• What you should do: Below are the entries; return every line among them that holds the word "exchanged".

━━━━━ Input material

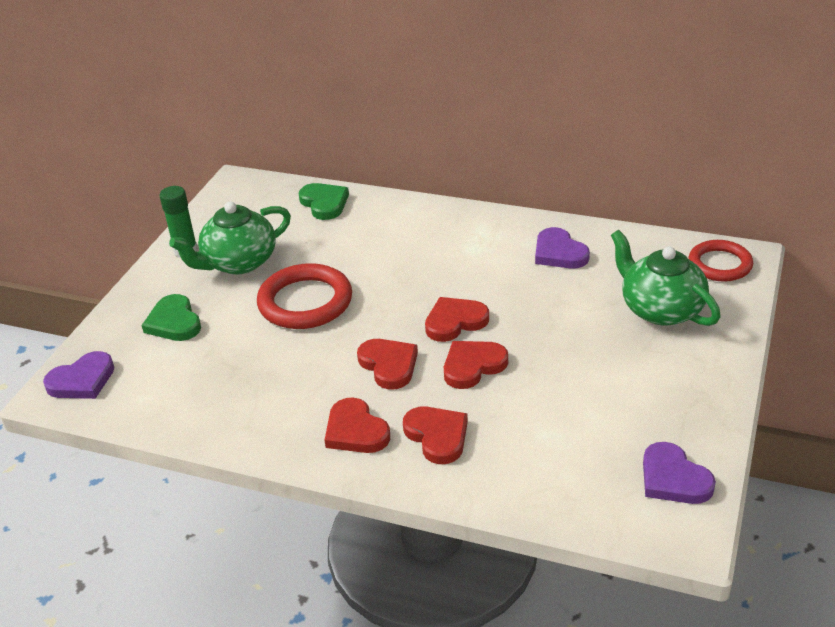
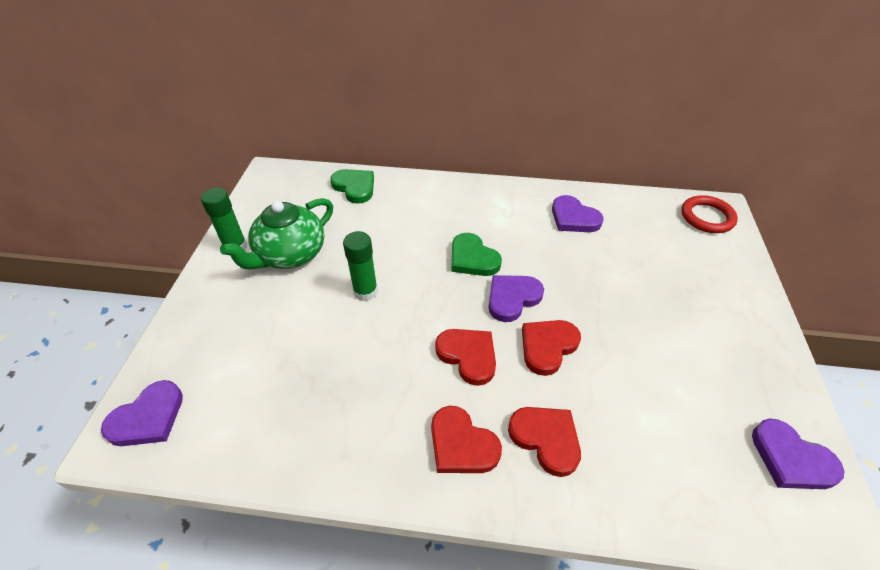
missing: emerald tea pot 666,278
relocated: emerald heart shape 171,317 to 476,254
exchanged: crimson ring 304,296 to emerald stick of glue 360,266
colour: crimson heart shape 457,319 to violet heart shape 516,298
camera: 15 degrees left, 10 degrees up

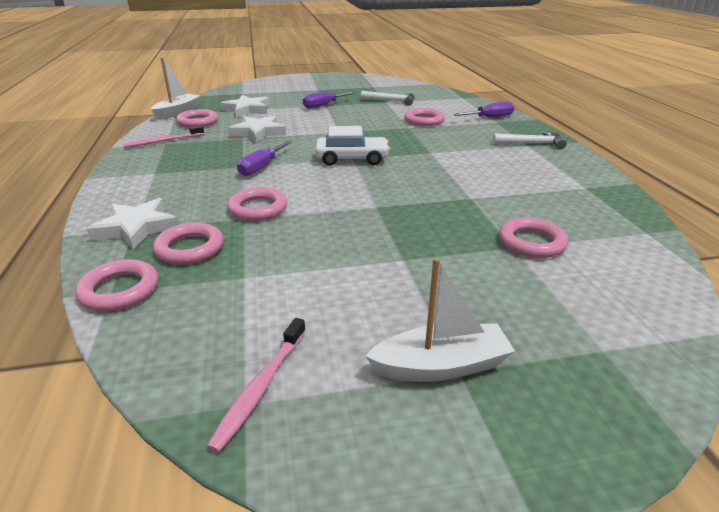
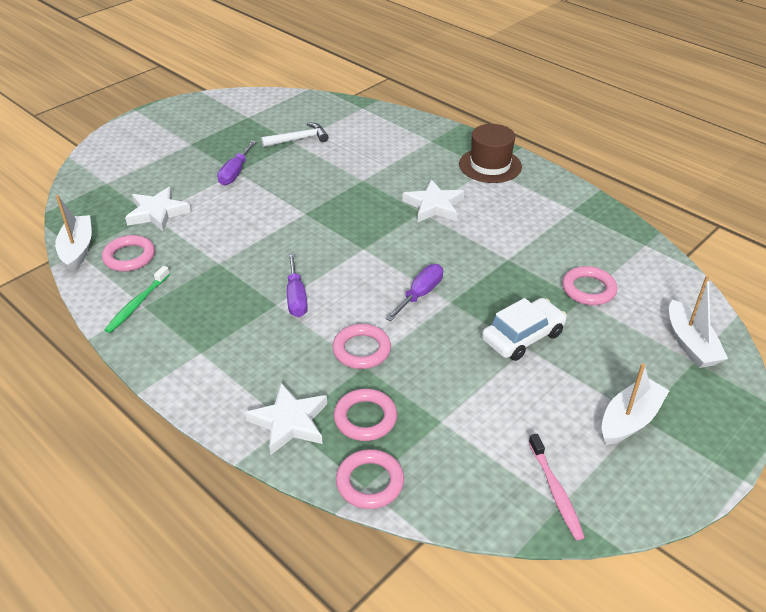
missing: rose-pink ring 424,117
appeared: pure white boat 698,321
relocated: violet flat screwdriver 484,109 to 414,292; pure white five-pointed star 257,128 to 433,200; pure white car 352,146 to 524,329
exchanged: pure white hammer 530,140 to brown tall hat 490,153
colour: rose-pink tooth brush 163,136 to emerald tooth brush 137,299
camera: 35 degrees left, 10 degrees up

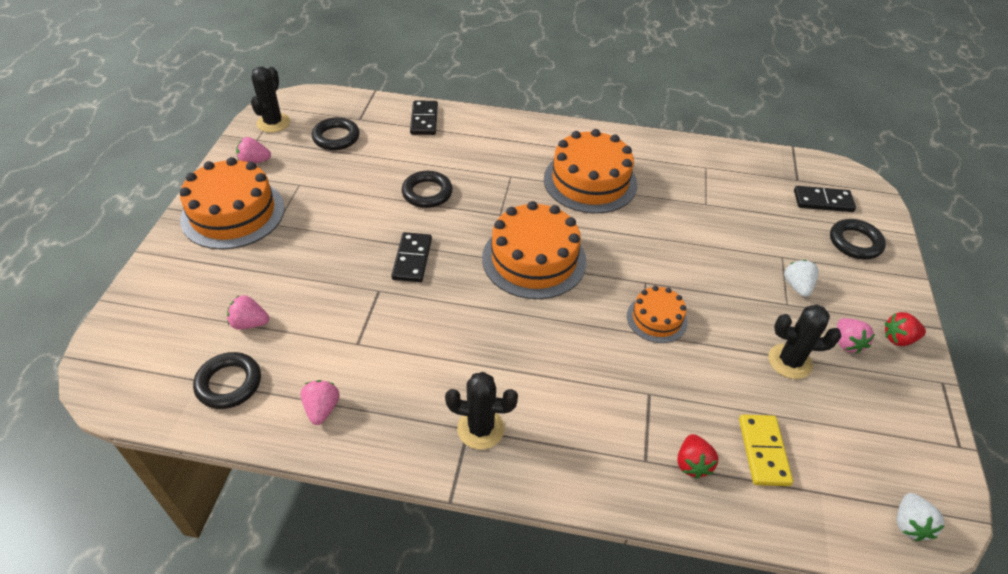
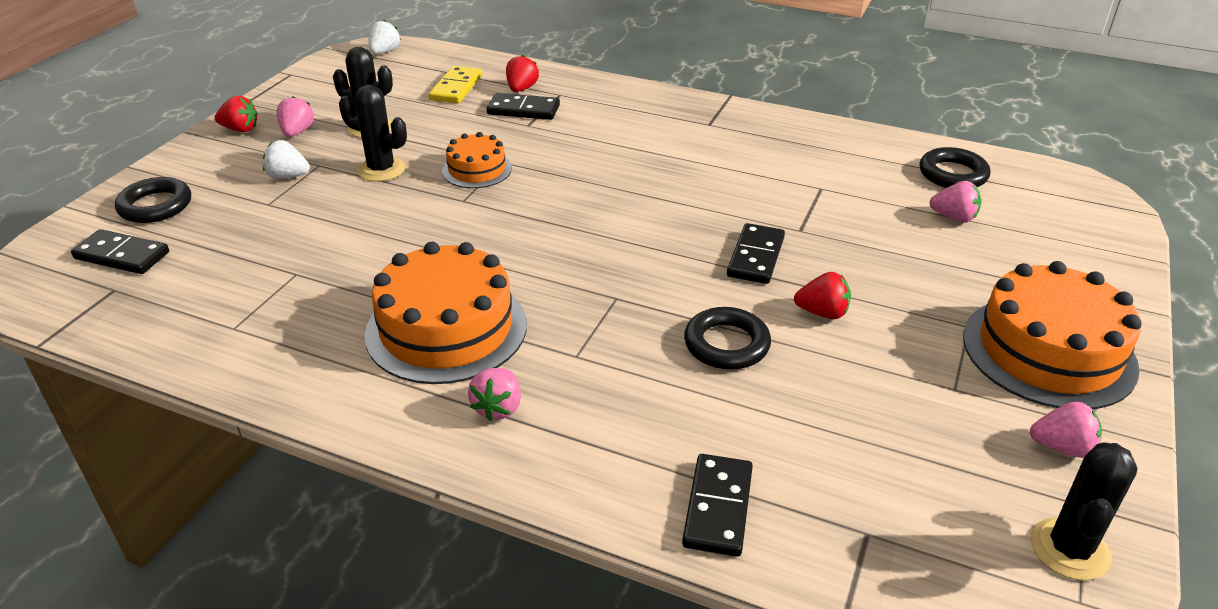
missing: jet-black ring 336,133; orange gateau 534,250
appeared: jet-black domino 523,106; crimson toy strawberry 822,295
relocated: jet-black cactus 481,410 to 373,133; rose-pink toy strawberry 320,402 to 494,394
spun: pure white toy strawberry 801,278 = 286,159 90 degrees clockwise
camera: 165 degrees left, 10 degrees down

━━━━━━━━━━

• Answer box:
exchanged: crimson ring 304,296 to emerald stick of glue 360,266
exchanged: pure white hammer 530,140 to brown tall hat 490,153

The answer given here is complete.